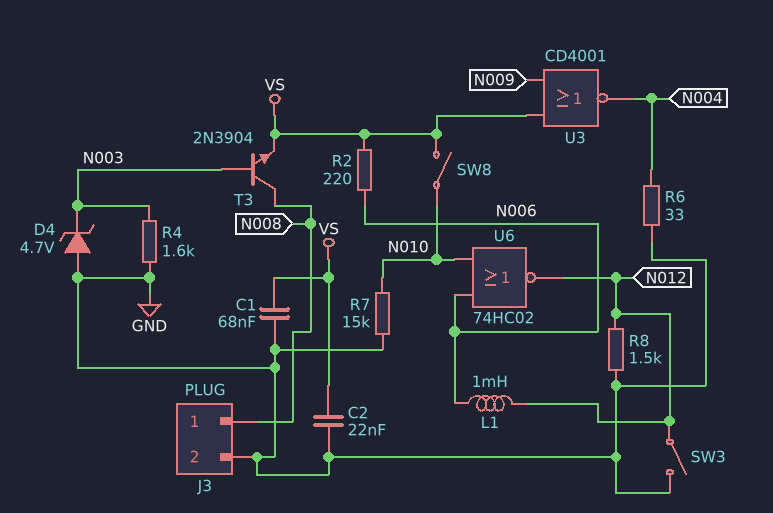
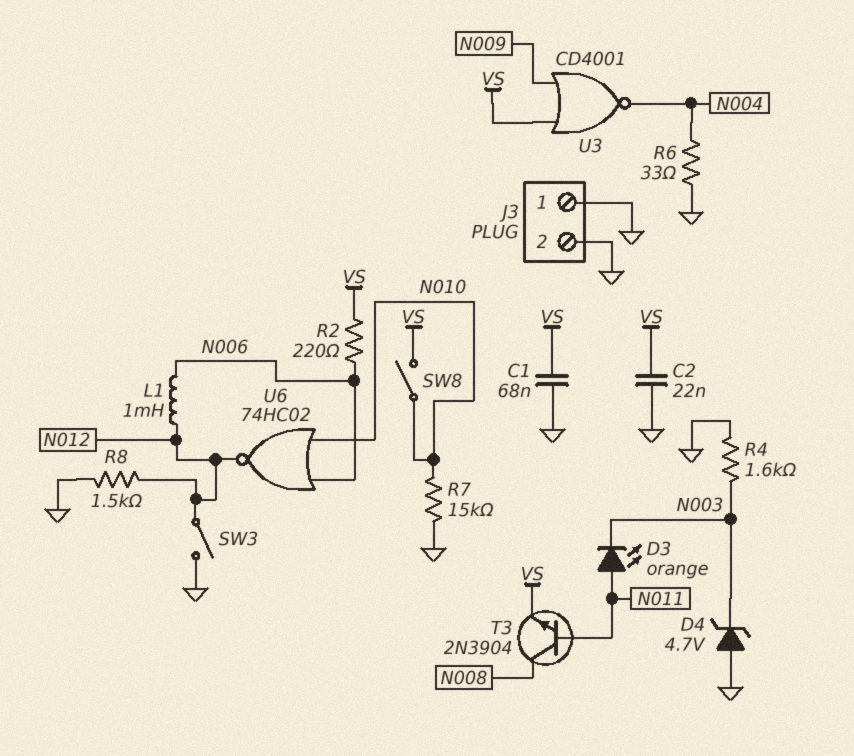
D3: none -> LED orange (A N011, K N003)
J3 pin 1: N008 -> GND
T3: NPN 2N3904 (B N003, C N008, E VS) -> NPN 2N3904 (B N011, C N008, E VS)

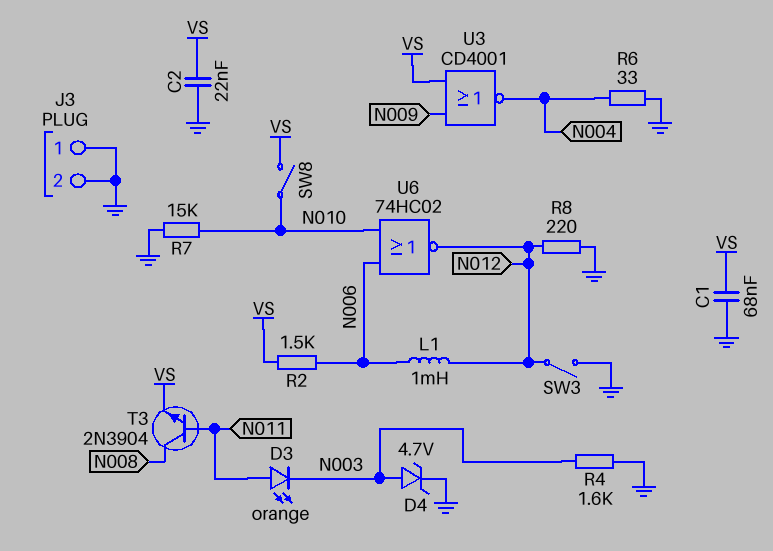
D4: zener 4.7V (A GND, K N003) -> zener 4.7V (A N003, K GND)
R2: 220 (N006, VS) -> 1.5k (N006, VS)
R8: 1.5k (GND, N012) -> 220 (GND, N012)

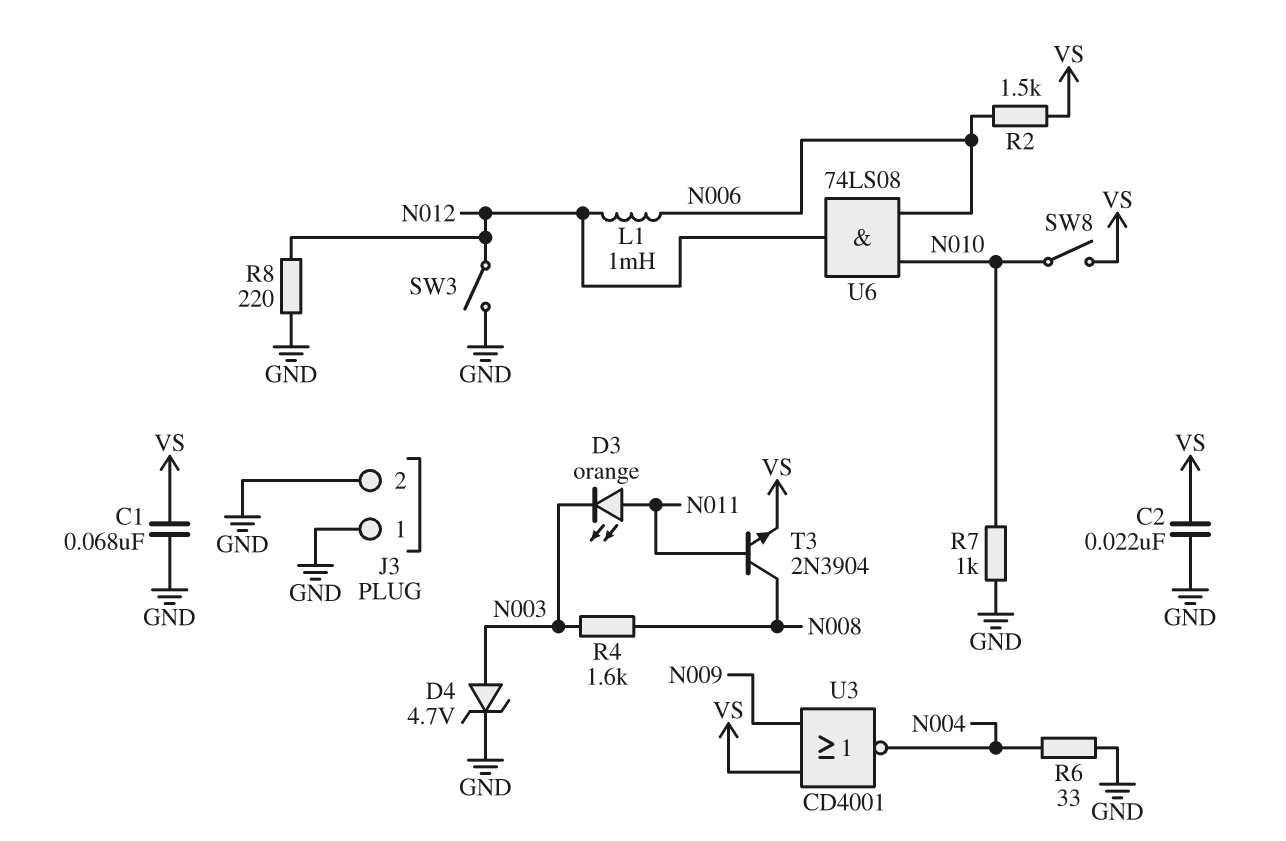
R4: 1.6k (GND, N003) -> 1.6k (N003, N008)
R7: 15k (GND, N010) -> 1k (GND, N010)
U6: NOR 74HC02 (in N006, in N010, out N012) -> AND 74LS08 (in N006, in N010, out N012)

————

Each entry above should be printed again word for word, with any picture dropped.

EXERCISE ANSWER -
D3: none -> LED orange (A N011, K N003)
J3 pin 1: N008 -> GND
T3: NPN 2N3904 (B N003, C N008, E VS) -> NPN 2N3904 (B N011, C N008, E VS)

D4: zener 4.7V (A GND, K N003) -> zener 4.7V (A N003, K GND)
R2: 220 (N006, VS) -> 1.5k (N006, VS)
R8: 1.5k (GND, N012) -> 220 (GND, N012)

R4: 1.6k (GND, N003) -> 1.6k (N003, N008)
R7: 15k (GND, N010) -> 1k (GND, N010)
U6: NOR 74HC02 (in N006, in N010, out N012) -> AND 74LS08 (in N006, in N010, out N012)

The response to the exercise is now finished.